(Records from a dataset)
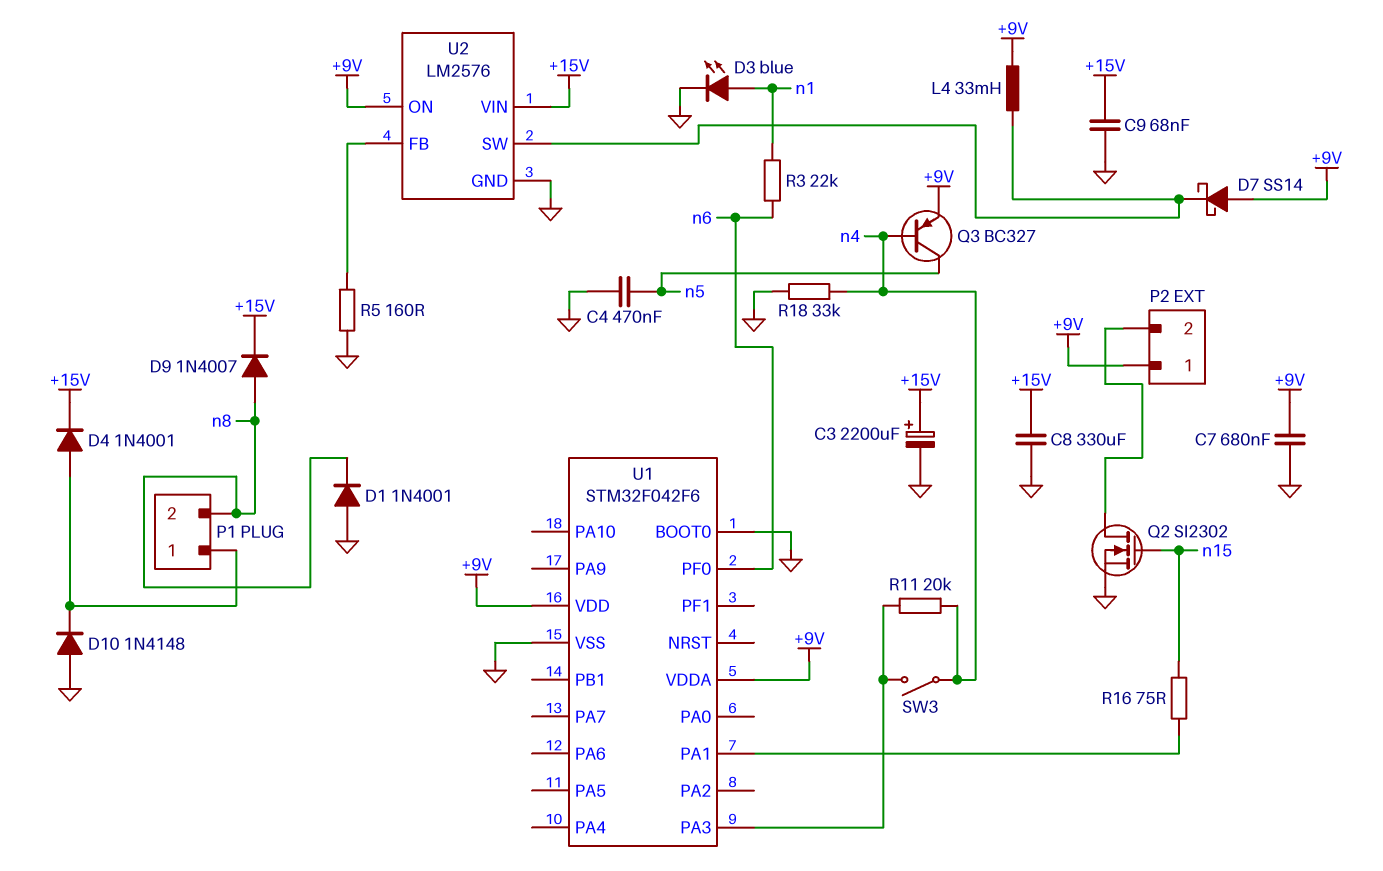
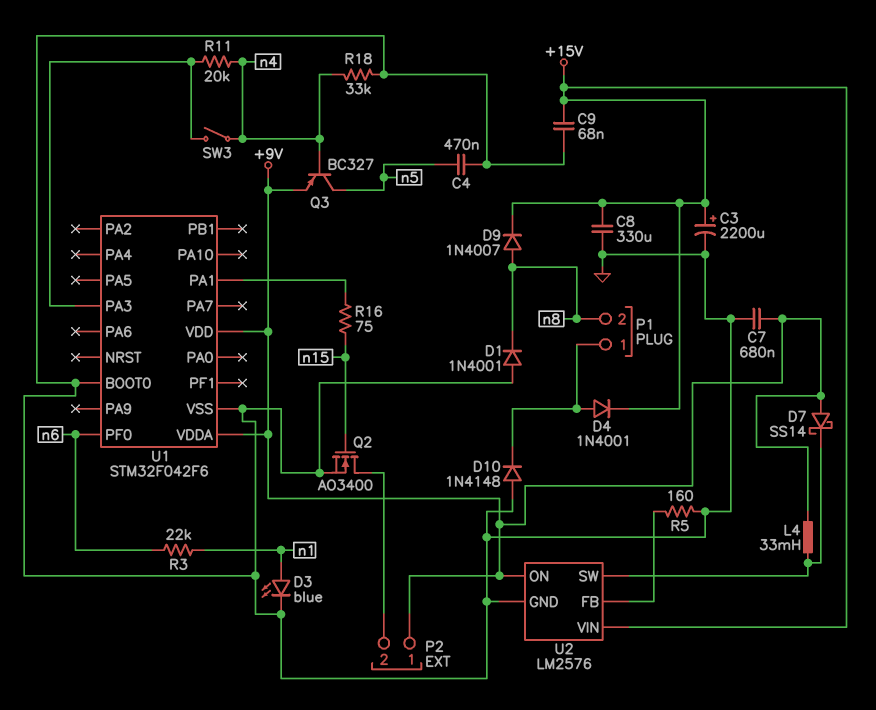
Q2: NMOS SI2302 (G n15, D P2/2, S GND) -> NMOS AO3400 (G n15, D P2/2, S GND)

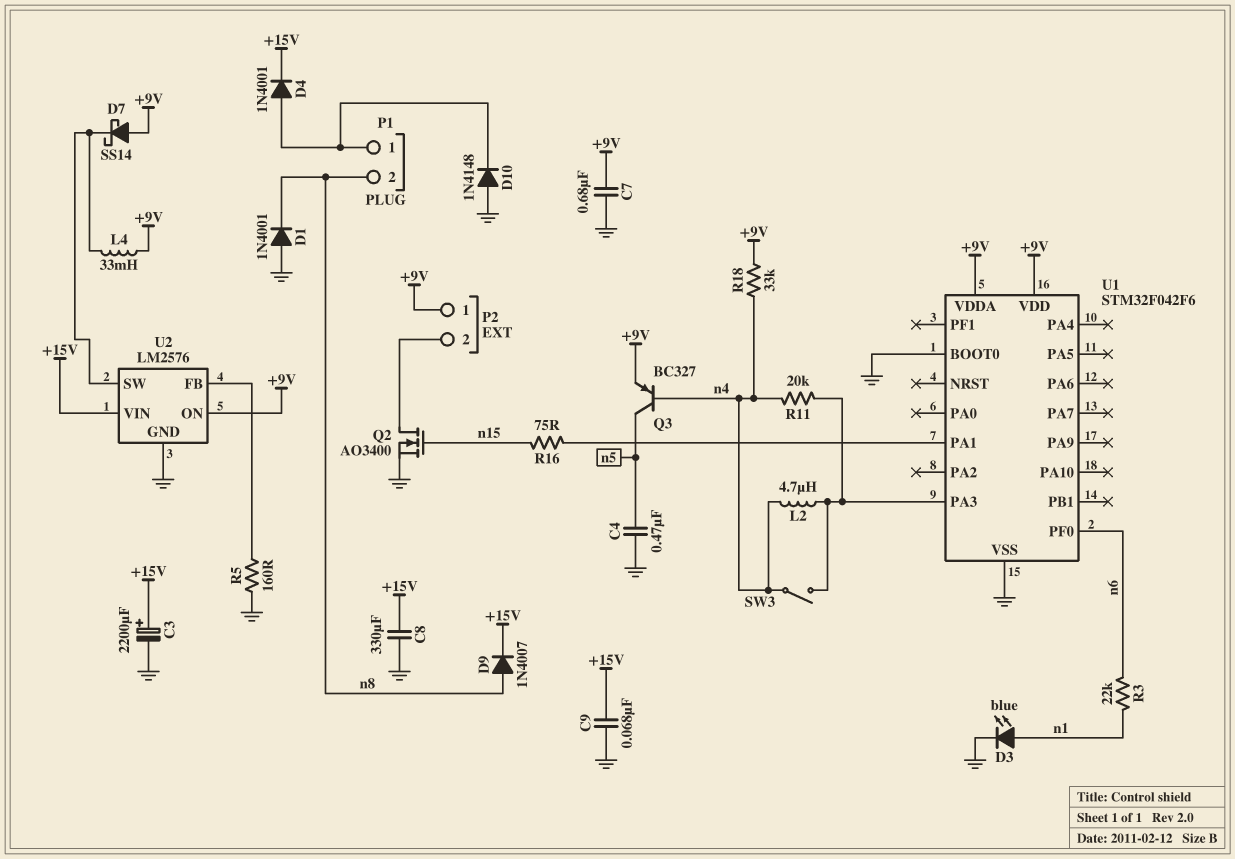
L2: none -> 4.7uH (U1/PA3, n4)
R18: 33k (GND, n4) -> 33k (+9V, n4)

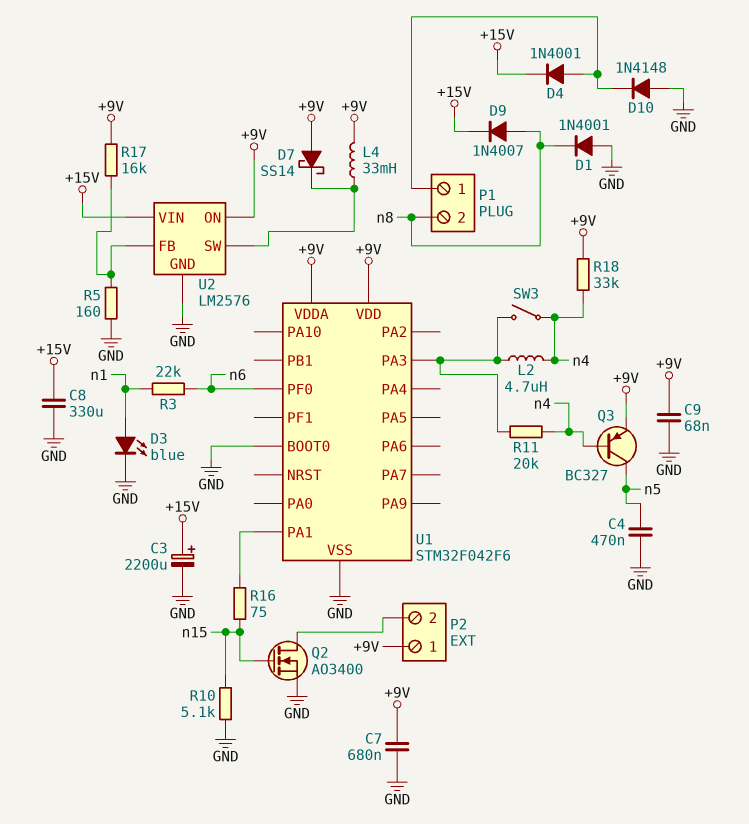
C9: 68nF (+15V, GND) -> 68nF (+9V, GND)
R10: none -> 5.1k (GND, n15)
R17: none -> 16k (+9V, U2/FB)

**THE PROBLEM**:
Copy all the lines above that hold the string "none".

**WRITTEN ANSWER**:
L2: none -> 4.7uH (U1/PA3, n4)
R10: none -> 5.1k (GND, n15)
R17: none -> 16k (+9V, U2/FB)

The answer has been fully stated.